Dataset items
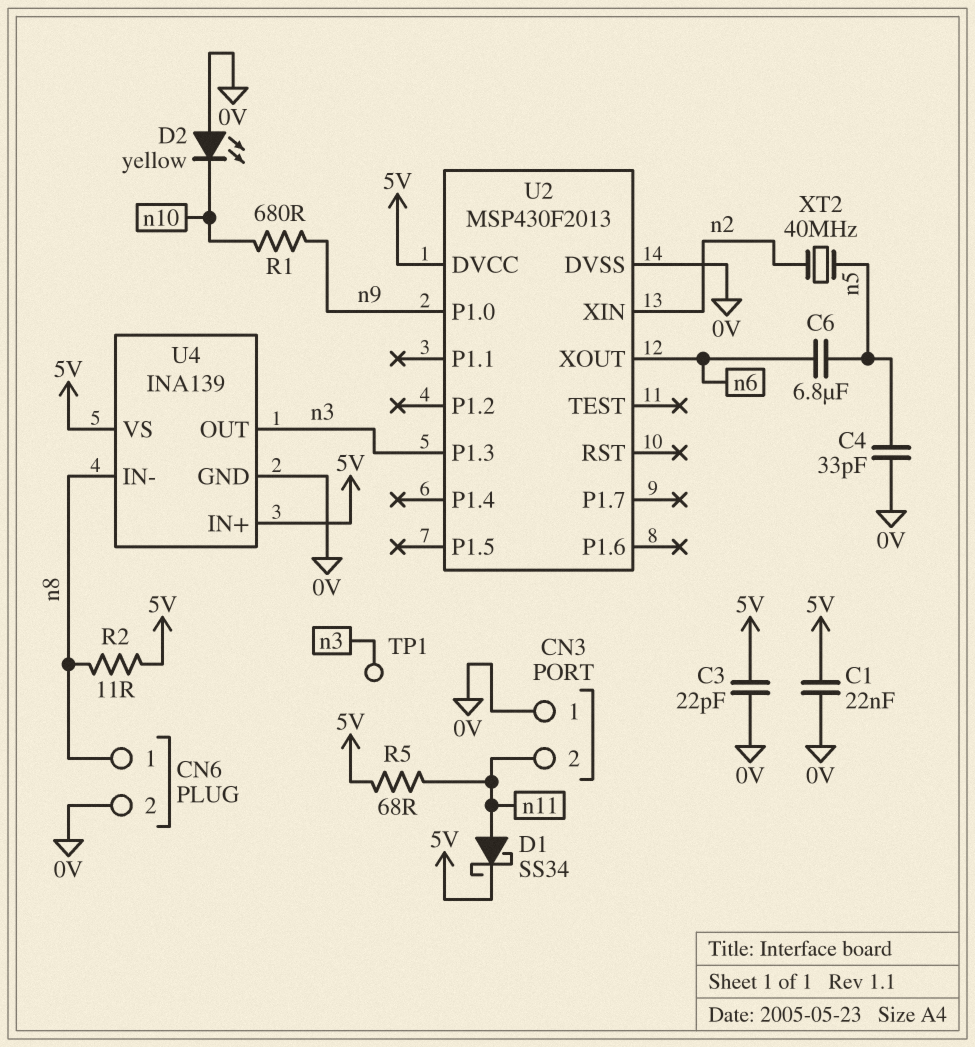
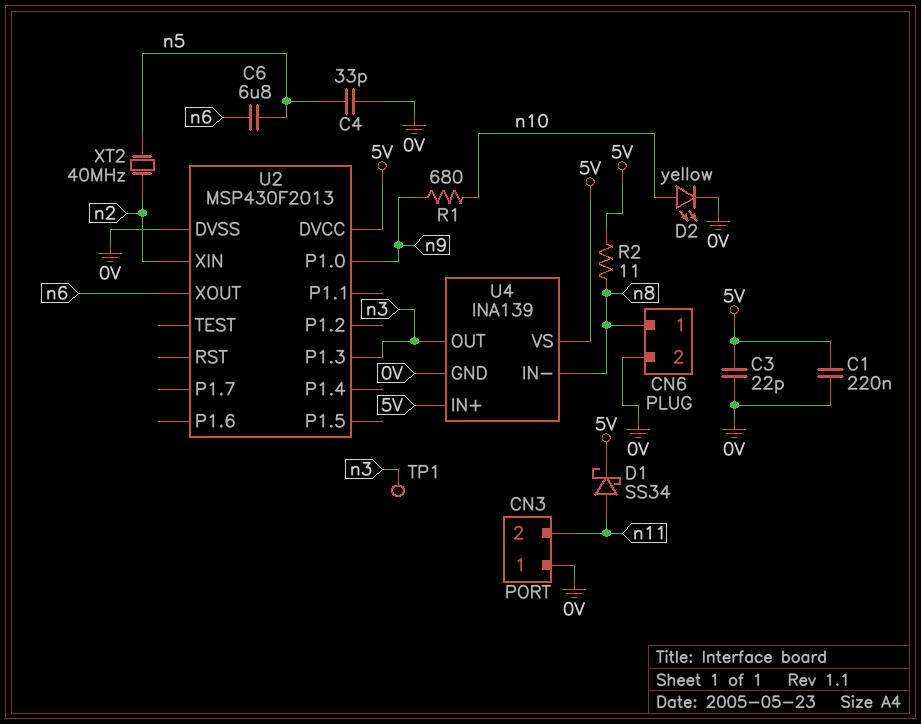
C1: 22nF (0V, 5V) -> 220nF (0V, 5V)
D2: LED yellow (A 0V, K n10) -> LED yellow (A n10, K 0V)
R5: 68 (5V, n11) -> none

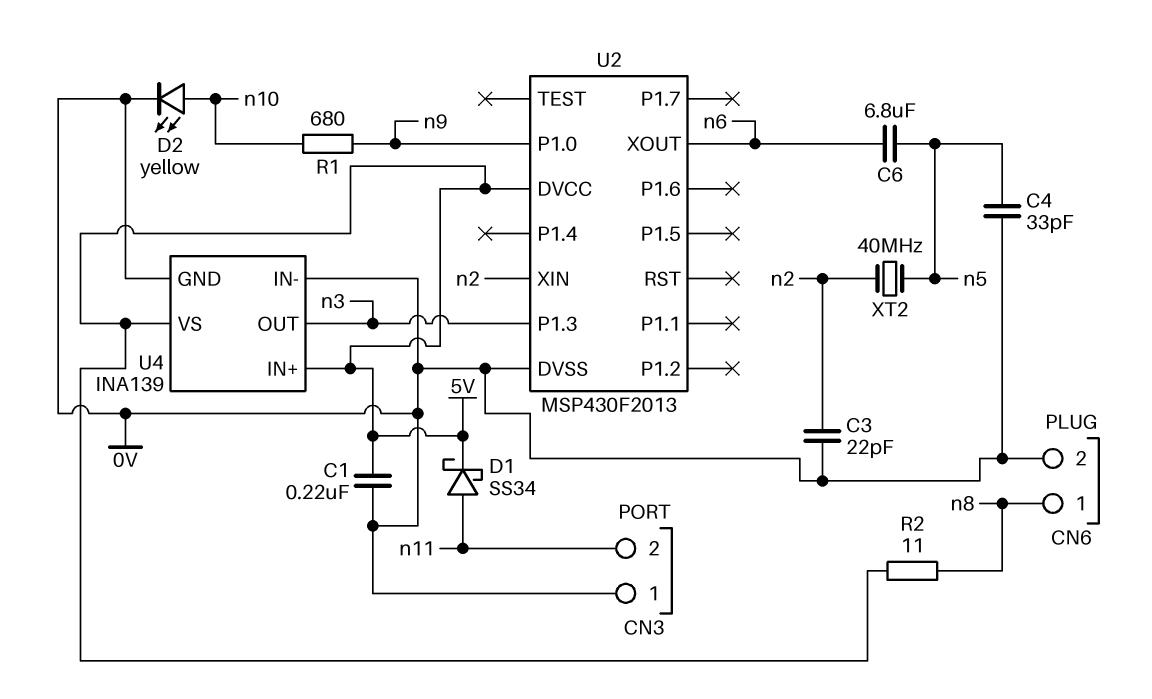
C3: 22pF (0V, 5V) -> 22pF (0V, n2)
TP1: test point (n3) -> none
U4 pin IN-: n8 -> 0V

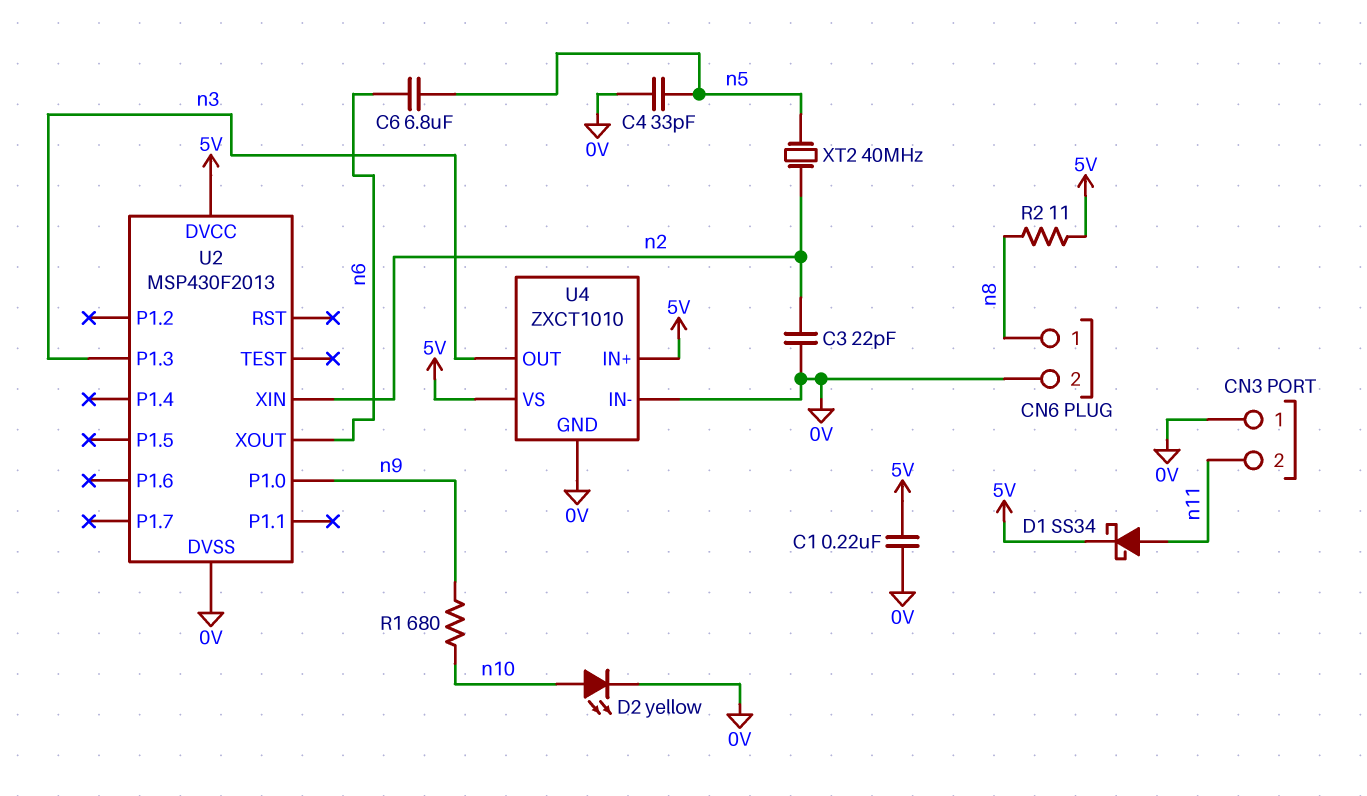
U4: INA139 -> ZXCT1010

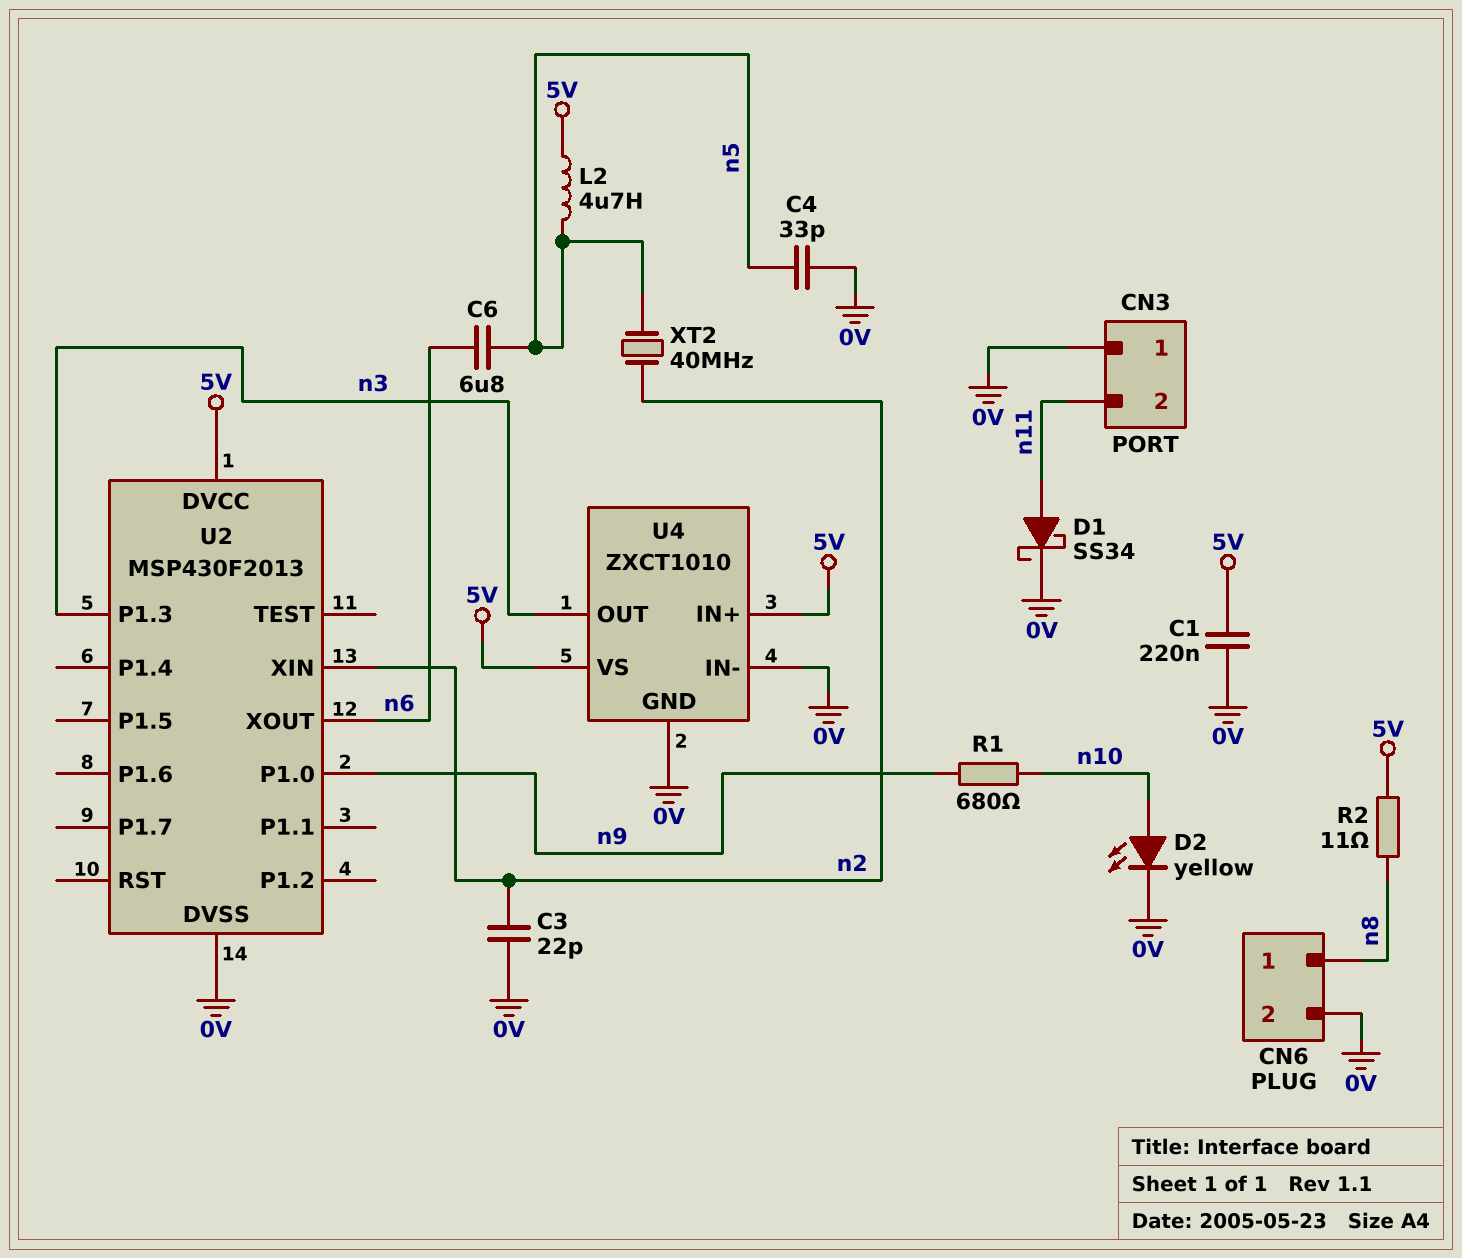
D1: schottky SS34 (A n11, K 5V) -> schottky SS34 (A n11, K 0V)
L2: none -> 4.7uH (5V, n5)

• _Description of the task_
Collect every line above that contains the word "none".

• _Task output_
R5: 68 (5V, n11) -> none
TP1: test point (n3) -> none
L2: none -> 4.7uH (5V, n5)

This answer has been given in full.